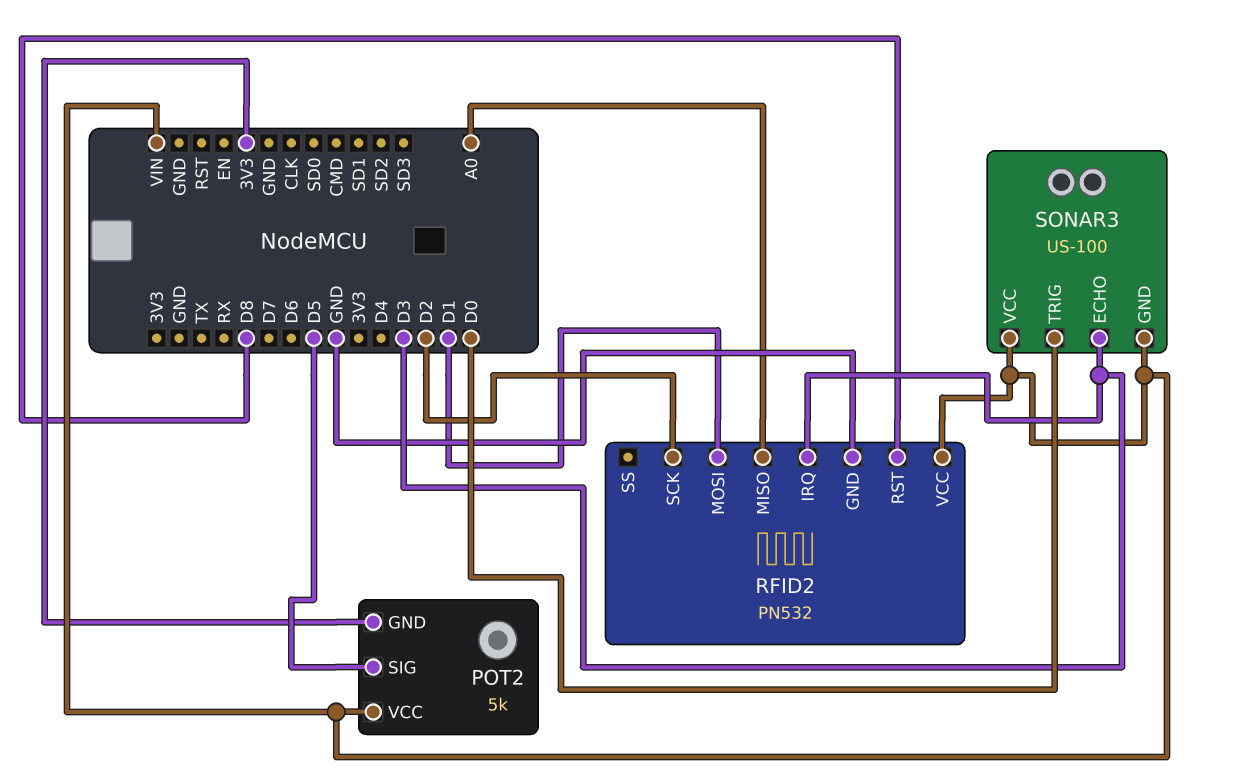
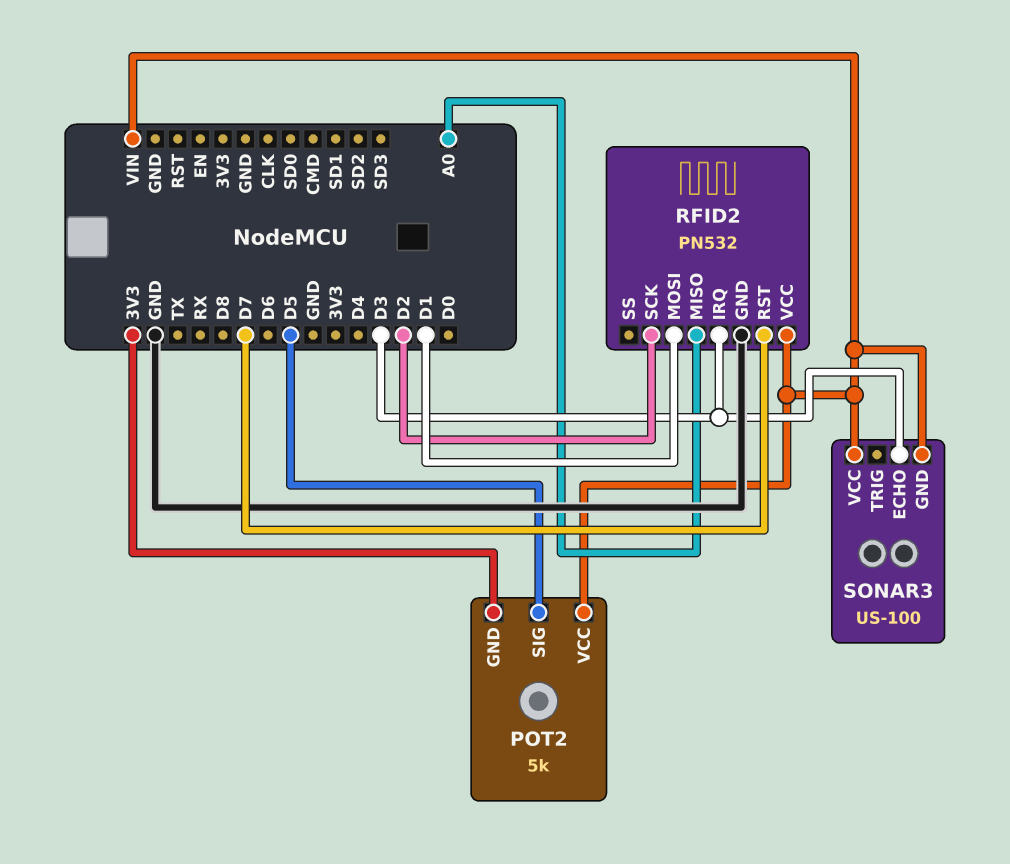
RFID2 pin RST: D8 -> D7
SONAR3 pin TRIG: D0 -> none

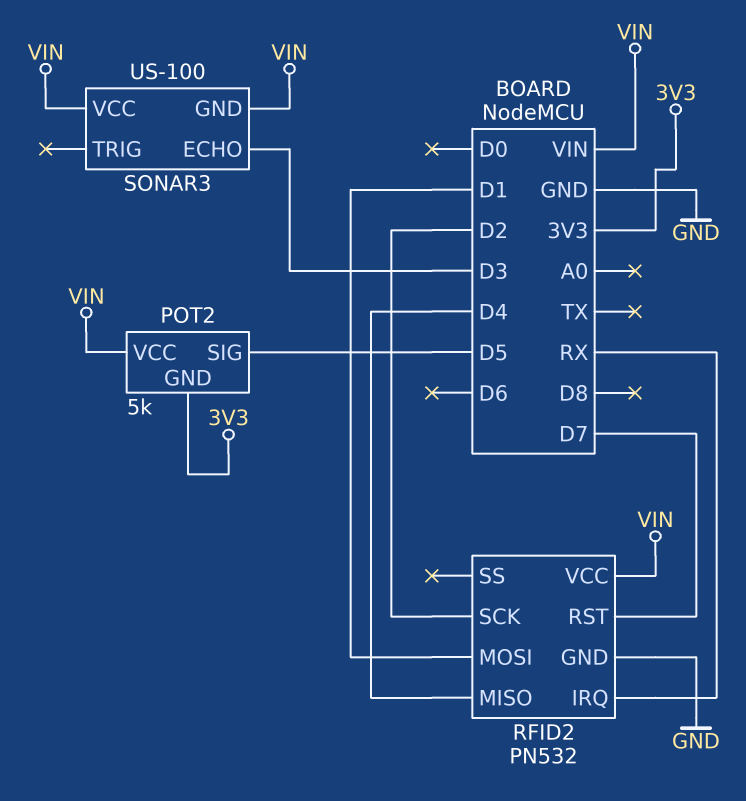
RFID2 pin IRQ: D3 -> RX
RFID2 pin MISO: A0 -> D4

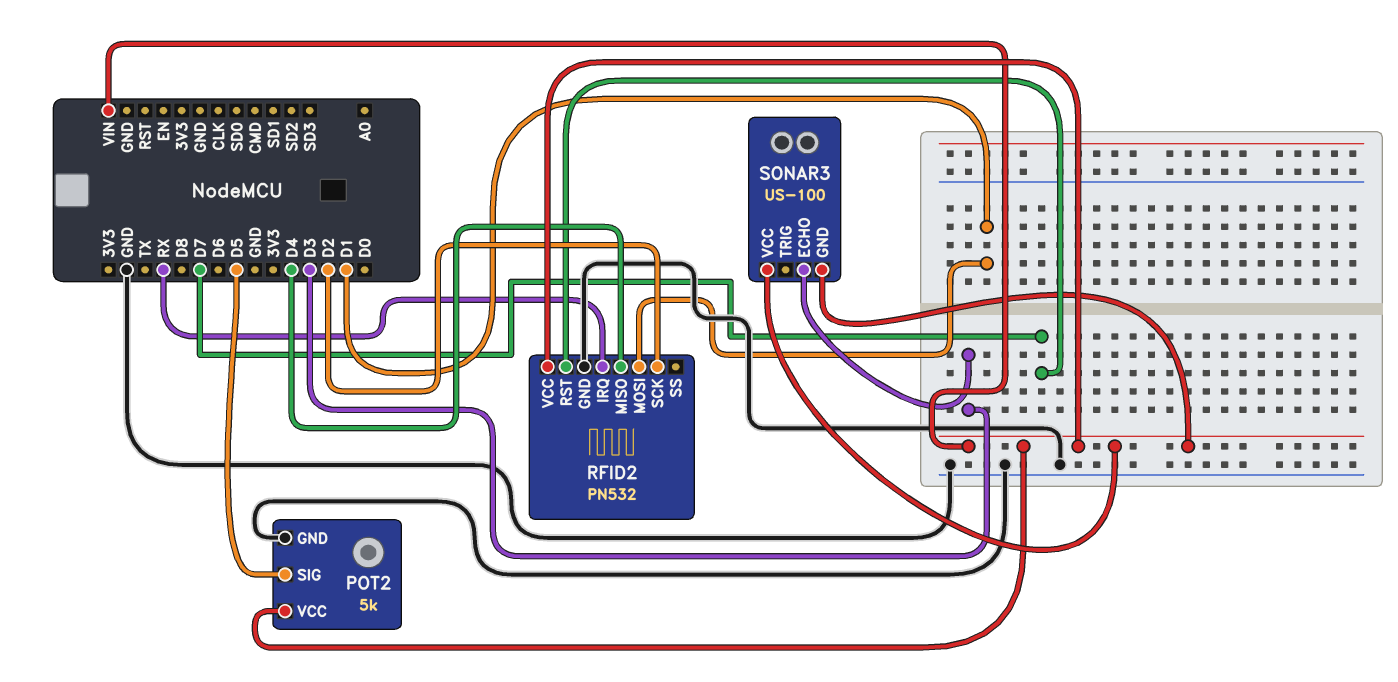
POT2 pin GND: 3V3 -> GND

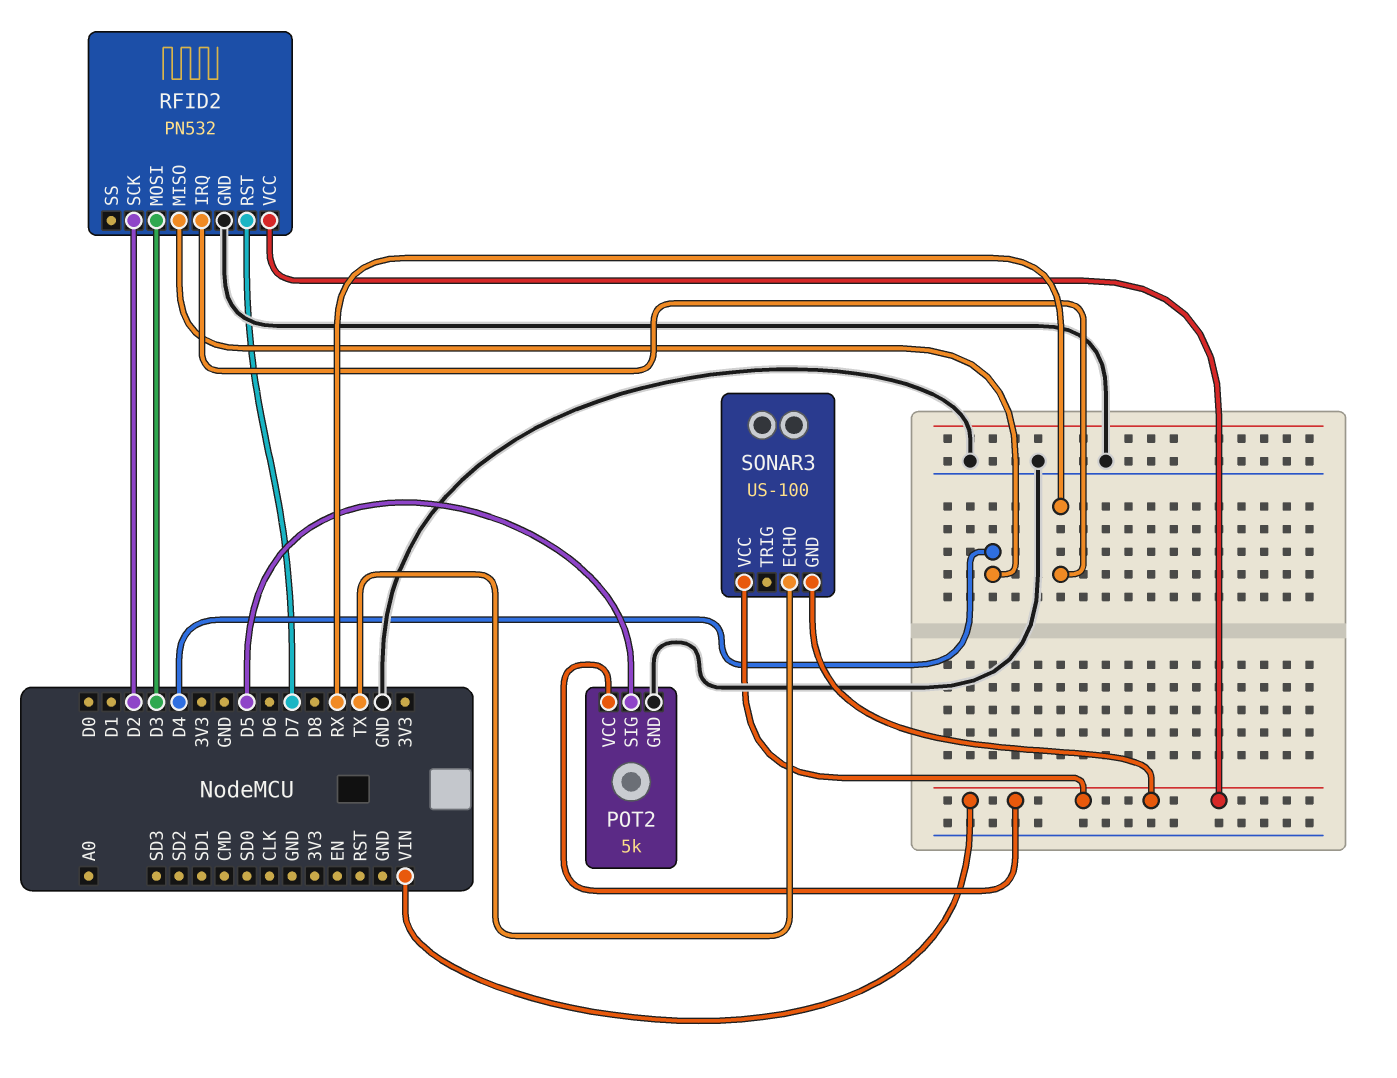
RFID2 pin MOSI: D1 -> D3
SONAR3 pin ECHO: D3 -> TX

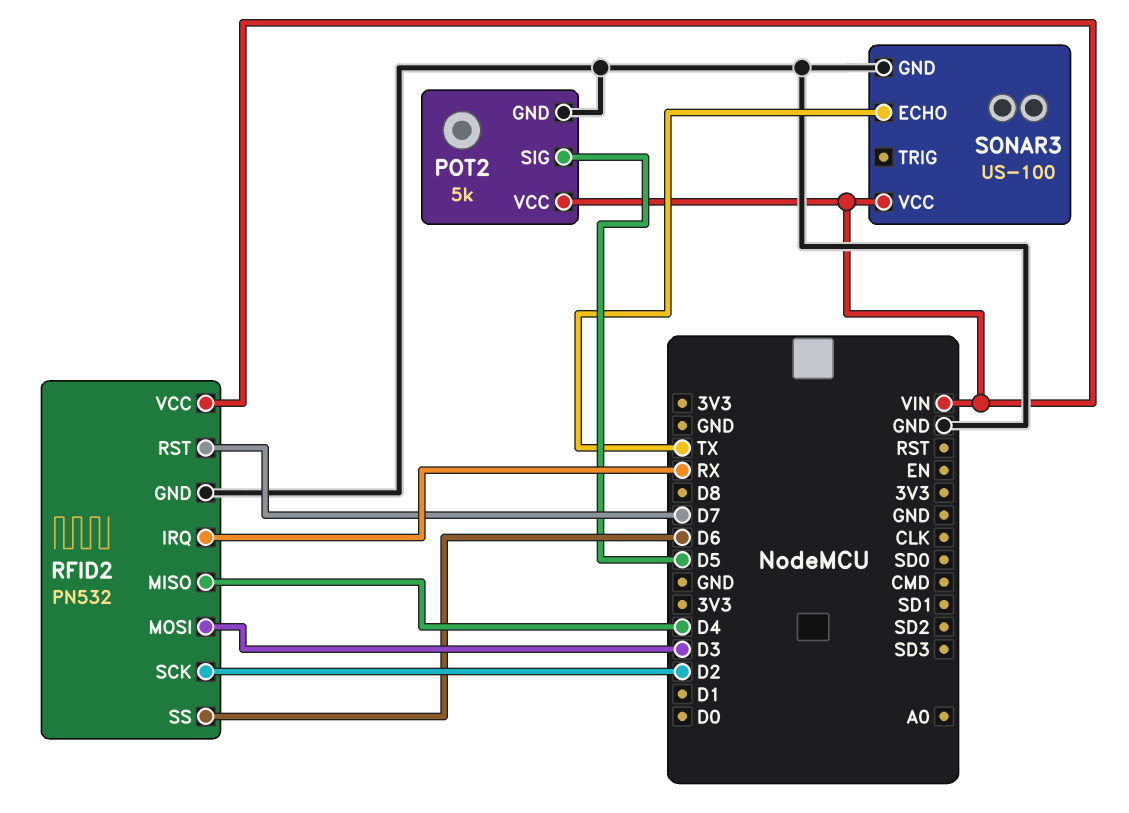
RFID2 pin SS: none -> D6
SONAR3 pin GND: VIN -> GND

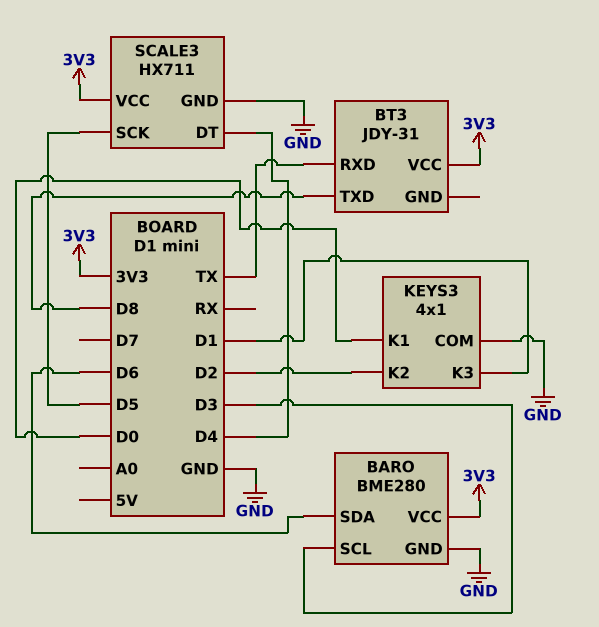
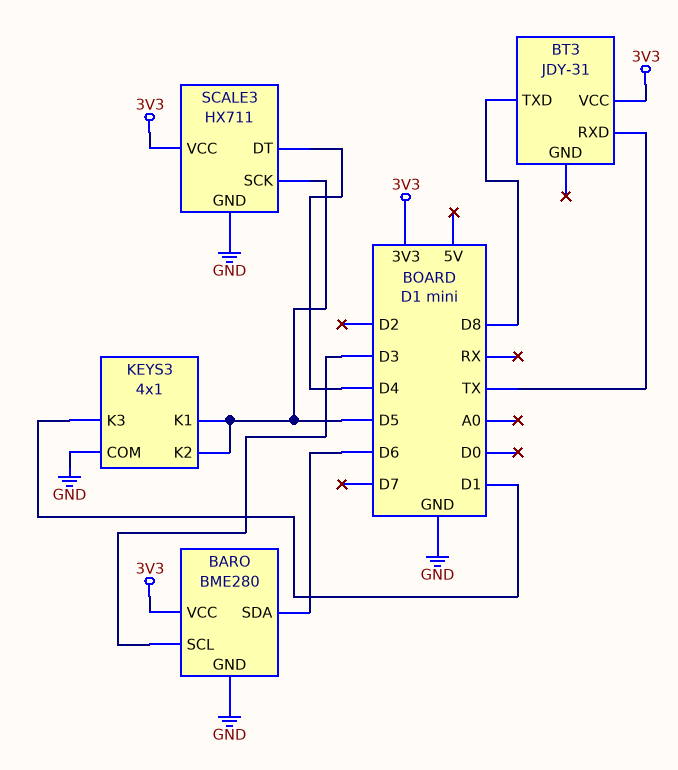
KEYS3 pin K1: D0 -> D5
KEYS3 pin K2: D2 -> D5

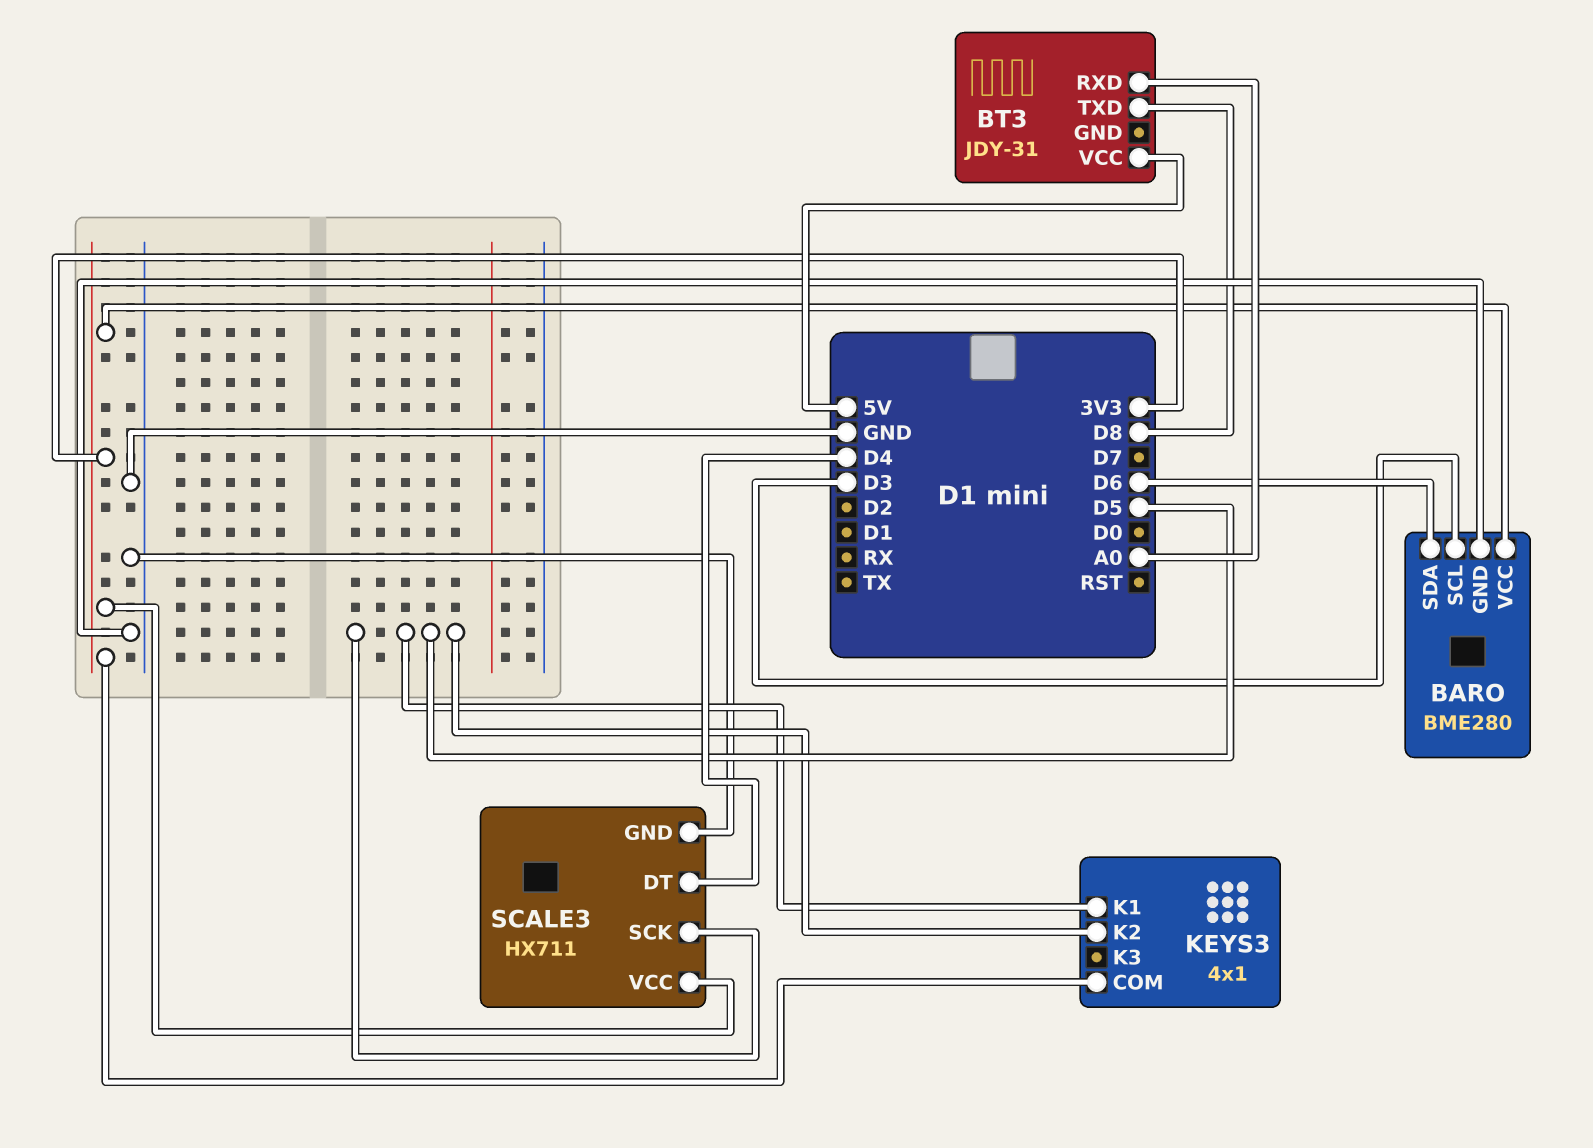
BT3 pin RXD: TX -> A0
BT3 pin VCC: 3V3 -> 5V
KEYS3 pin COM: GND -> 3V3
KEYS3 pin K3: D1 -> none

** ACTION ITEM **
Set down every entry above again exactly, dropping each picture.

** EXERCISE RESPONSE **
RFID2 pin RST: D8 -> D7
SONAR3 pin TRIG: D0 -> none

RFID2 pin IRQ: D3 -> RX
RFID2 pin MISO: A0 -> D4

POT2 pin GND: 3V3 -> GND

RFID2 pin MOSI: D1 -> D3
SONAR3 pin ECHO: D3 -> TX

RFID2 pin SS: none -> D6
SONAR3 pin GND: VIN -> GND

KEYS3 pin K1: D0 -> D5
KEYS3 pin K2: D2 -> D5

BT3 pin RXD: TX -> A0
BT3 pin VCC: 3V3 -> 5V
KEYS3 pin COM: GND -> 3V3
KEYS3 pin K3: D1 -> none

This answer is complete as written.